* **Task item**:
From the entries below, copy out all lines holding "RESET".

━━━━━ Materials provided

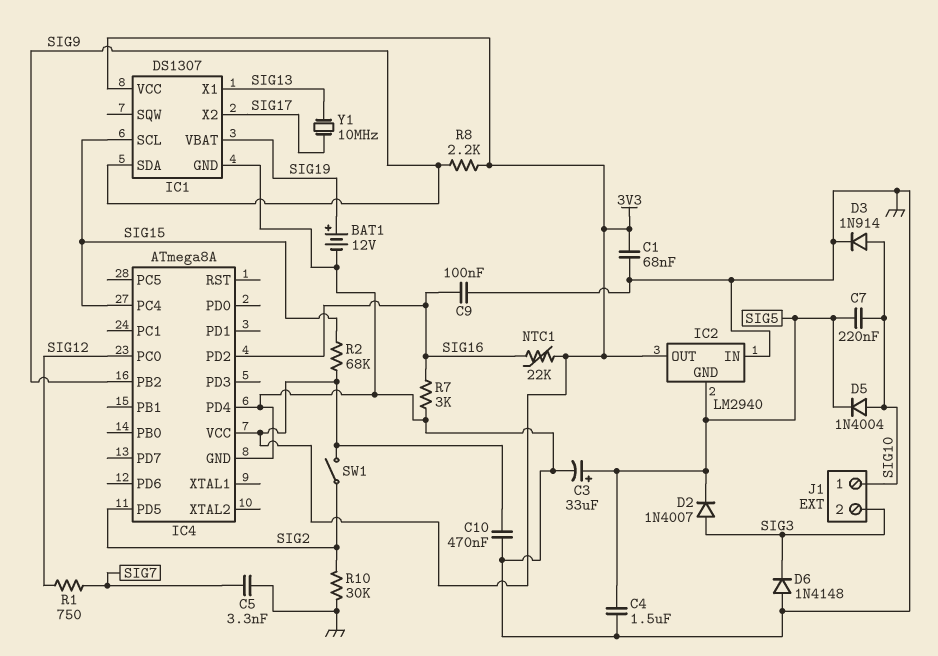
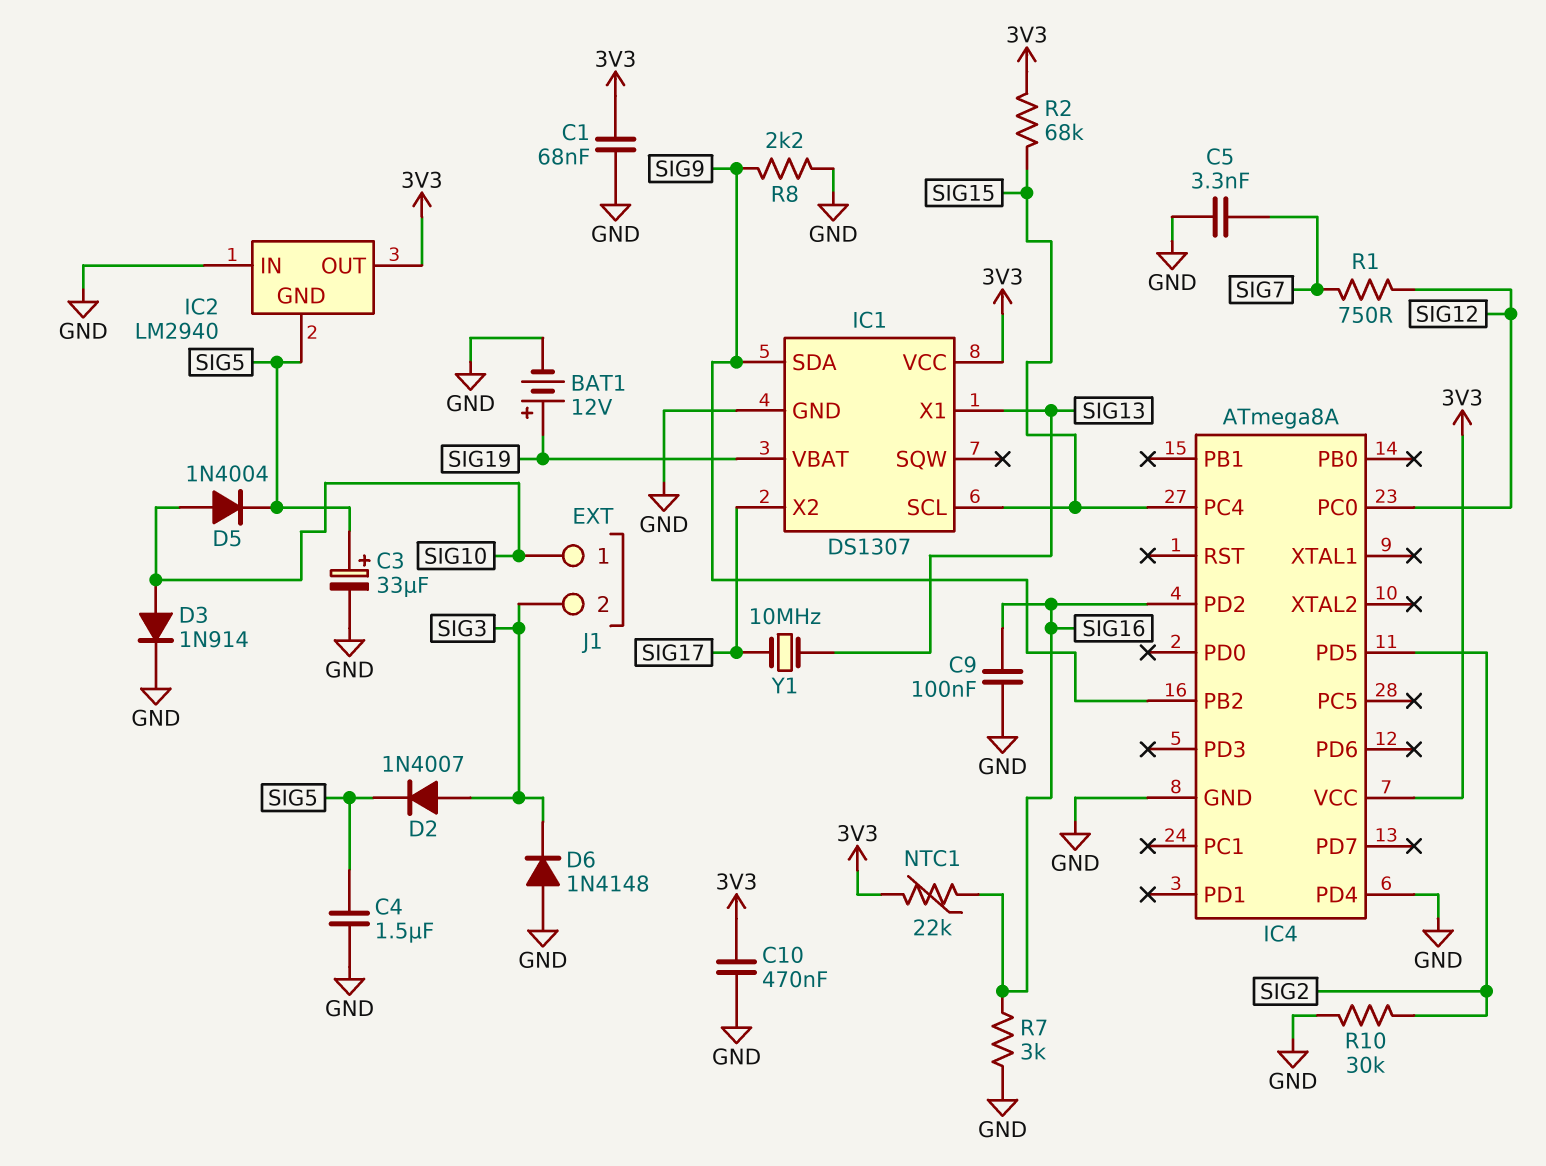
C7: 220nF (SIG5, SIG10) -> none
R8: 2.2k (3V3, SIG9) -> 2.2k (GND, SIG9)
SW1: switch (3V3, SIG2) -> none

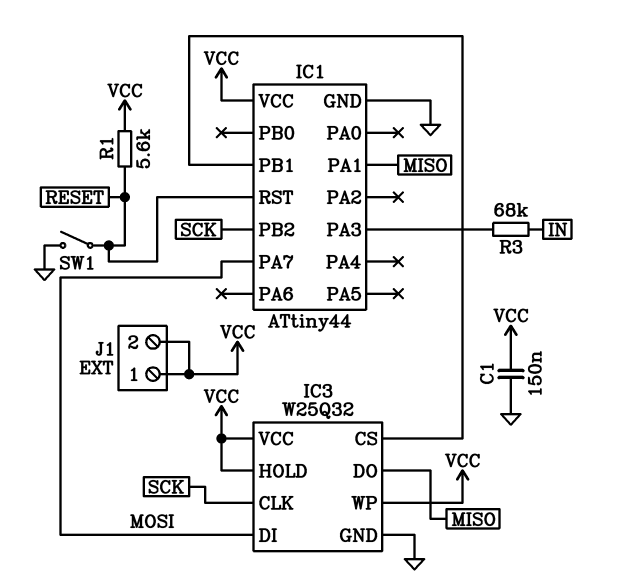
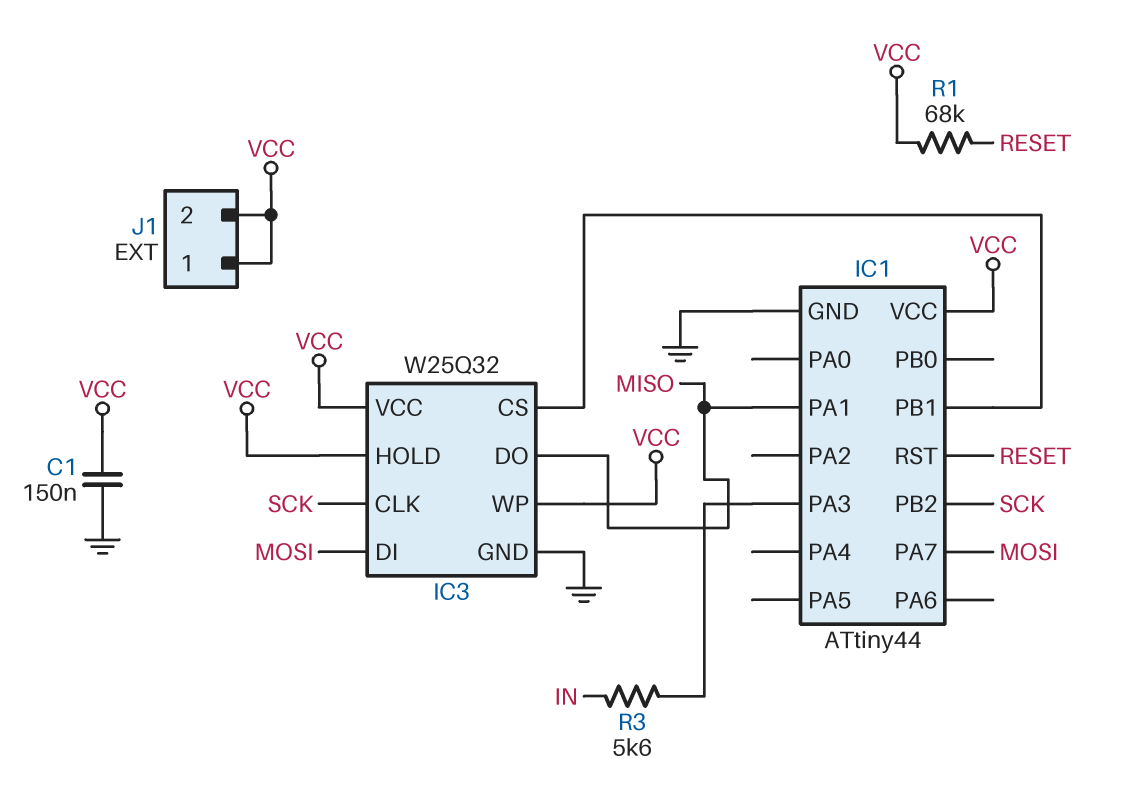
R1: 5.6k (RESET, VCC) -> 68k (RESET, VCC)
R3: 68k (IC1/PA3, IN) -> 5.6k (IC1/PA3, IN)
SW1: switch (GND, RESET) -> none

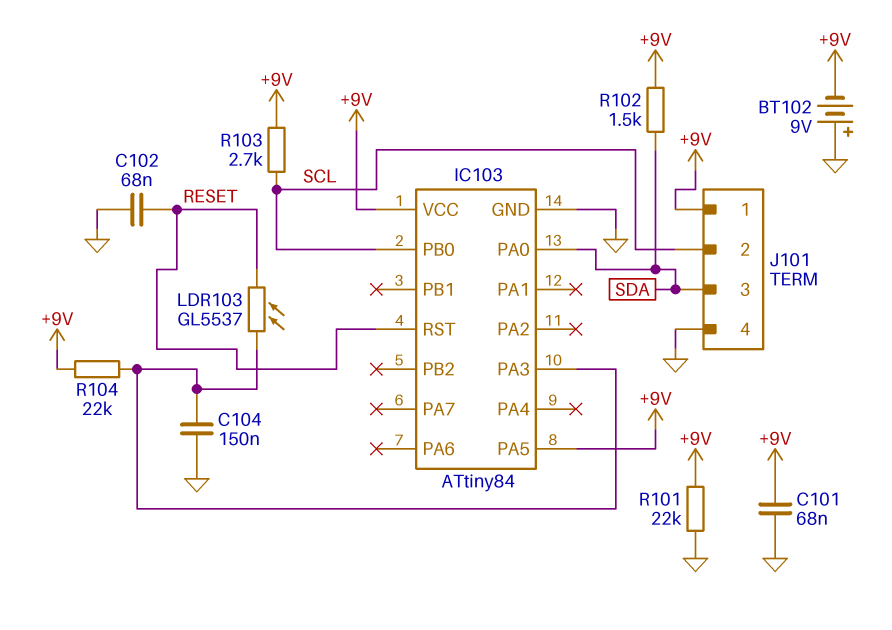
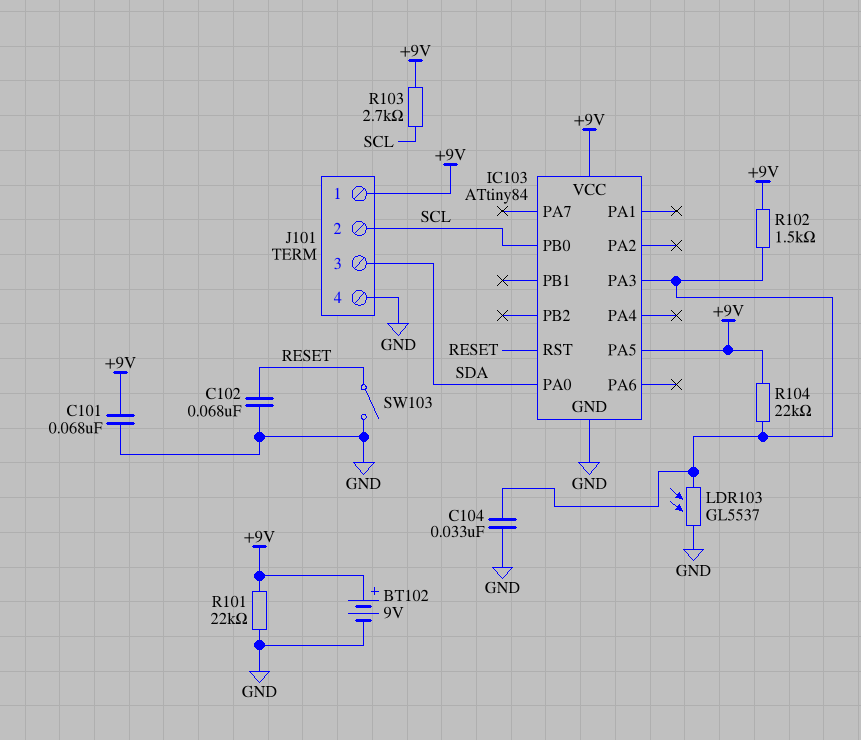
BT102: 9V (plus GND, minus +9V) -> 9V (plus +9V, minus GND)
C104: 150nF (GND, IC103/PA3) -> 33nF (GND, IC103/PA3)
LDR103: GL5537 (IC103/PA3, RESET) -> GL5537 (GND, IC103/PA3)
R102: 1.5k (+9V, SDA) -> 1.5k (+9V, IC103/PA3)
SW103: none -> switch (GND, RESET)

━━━━━━━━━━

* **Solved problem**:
R1: 5.6k (RESET, VCC) -> 68k (RESET, VCC)
SW1: switch (GND, RESET) -> none
LDR103: GL5537 (IC103/PA3, RESET) -> GL5537 (GND, IC103/PA3)
SW103: none -> switch (GND, RESET)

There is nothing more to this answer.